======== Provided data ========

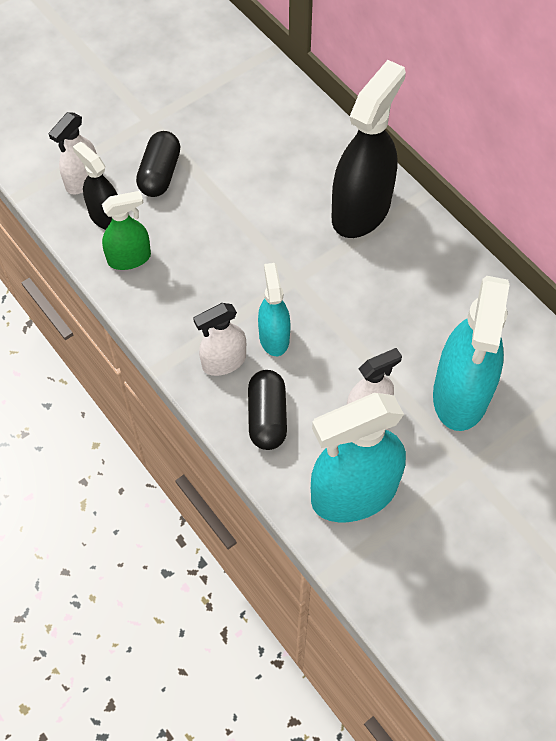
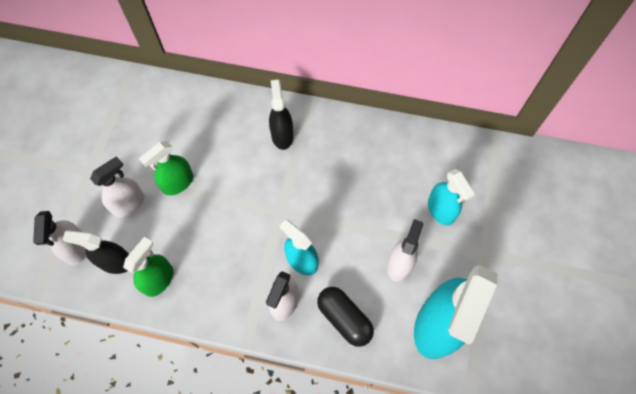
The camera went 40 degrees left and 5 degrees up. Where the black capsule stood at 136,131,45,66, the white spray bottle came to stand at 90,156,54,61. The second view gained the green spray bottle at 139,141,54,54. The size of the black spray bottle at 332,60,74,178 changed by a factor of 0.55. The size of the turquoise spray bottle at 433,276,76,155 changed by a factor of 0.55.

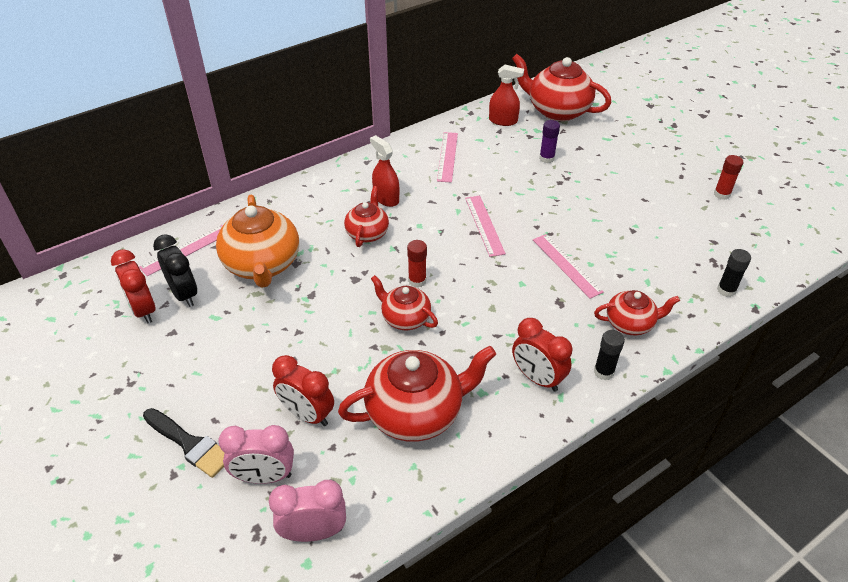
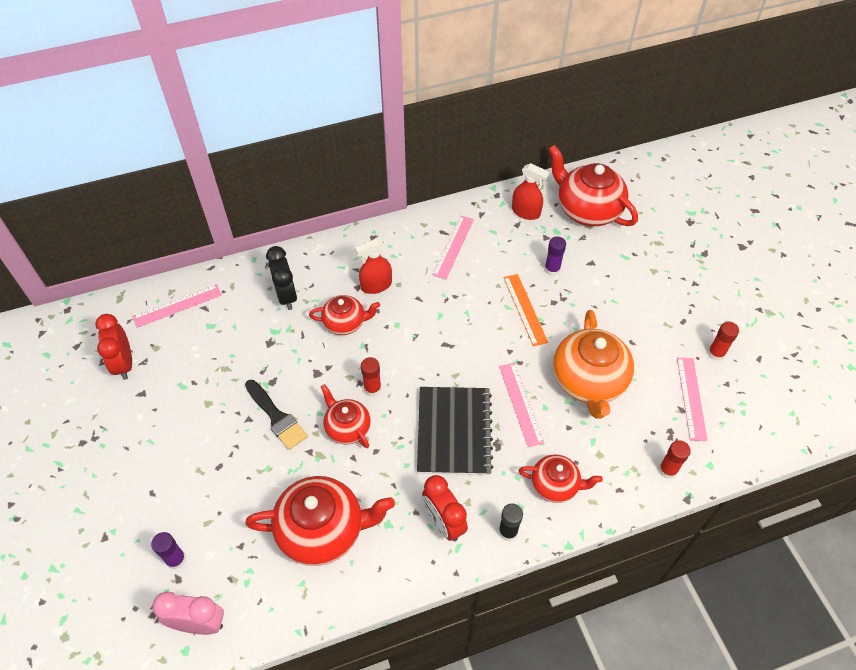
The camera went 15 degrees right and 10 degrees up. Where the pink clock stood at 219,425,75,59, the purple glue stick came to stand at 151,532,35,38. The black brush ended up elsewhere, having gone from 143,408,81,70 to 245,380,63,70. The black clock ended up elsewhere, having gone from 153,234,44,73 to 266,246,31,64. The red teapot at 344,186,45,61 ended up facing another way, 60 degrees clockwise from before. The red spray bottle at 370,135,29,72 ended up facing another way, 90 degrees counterclockwise from before. The second view gained the black notebook at 417,387,76,88. The second view gained the orange ruler at 503,274,45,72. The orange teapot ended up elsewhere, having gone from 216,195,83,93 to 553,310,81,109. What was the black glue stick at 717,249,34,48 turned into the red glue stick at 659,440,32,39. The pink ruler ended up elsewhere, having gone from 465,196,41,61 to 677,358,31,83. The second view lost the red clock at 272,355,62,71.

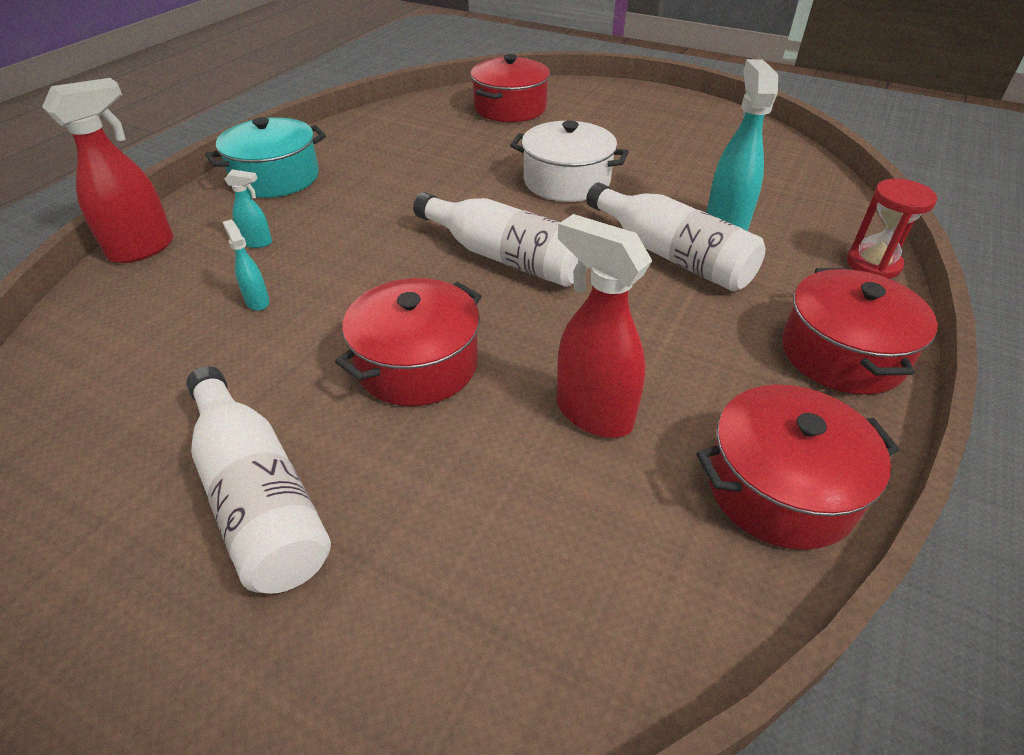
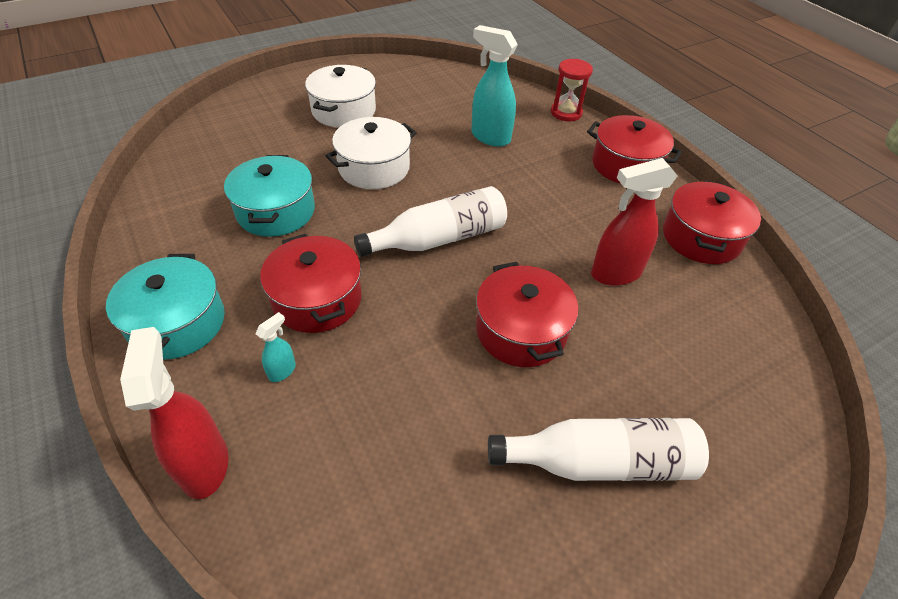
The camera went 60 degrees left and 5 degrees up. The second view gained the turquoise pot at 224,155,91,82. The red pot ended up elsewhere, having gone from 471,54,79,68 to 260,234,102,99. The second view gained the white pot at 305,65,71,63. The second view lost the turquoise spray bottle at 223,220,46,91. The second view lost the white bottle at 586,183,179,108.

========

• [Problem statement]:
Filter the data above, keeping only lines that include the string "stand".

• [Written solution]:
The camera went 40 degrees left and 5 degrees up. Where the black capsule stood at 136,131,45,66, the white spray bottle came to stand at 90,156,54,61. The second view gained the green spray bottle at 139,141,54,54. The size of the black spray bottle at 332,60,74,178 changed by a factor of 0.55. The size of the turquoise spray bottle at 433,276,76,155 changed by a factor of 0.55.
The camera went 15 degrees right and 10 degrees up. Where the pink clock stood at 219,425,75,59, the purple glue stick came to stand at 151,532,35,38. The black brush ended up elsewhere, having gone from 143,408,81,70 to 245,380,63,70. The black clock ended up elsewhere, having gone from 153,234,44,73 to 266,246,31,64. The red teapot at 344,186,45,61 ended up facing another way, 60 degrees clockwise from before. The red spray bottle at 370,135,29,72 ended up facing another way, 90 degrees counterclockwise from before. The second view gained the black notebook at 417,387,76,88. The second view gained the orange ruler at 503,274,45,72. The orange teapot ended up elsewhere, having gone from 216,195,83,93 to 553,310,81,109. What was the black glue stick at 717,249,34,48 turned into the red glue stick at 659,440,32,39. The pink ruler ended up elsewhere, having gone from 465,196,41,61 to 677,358,31,83. The second view lost the red clock at 272,355,62,71.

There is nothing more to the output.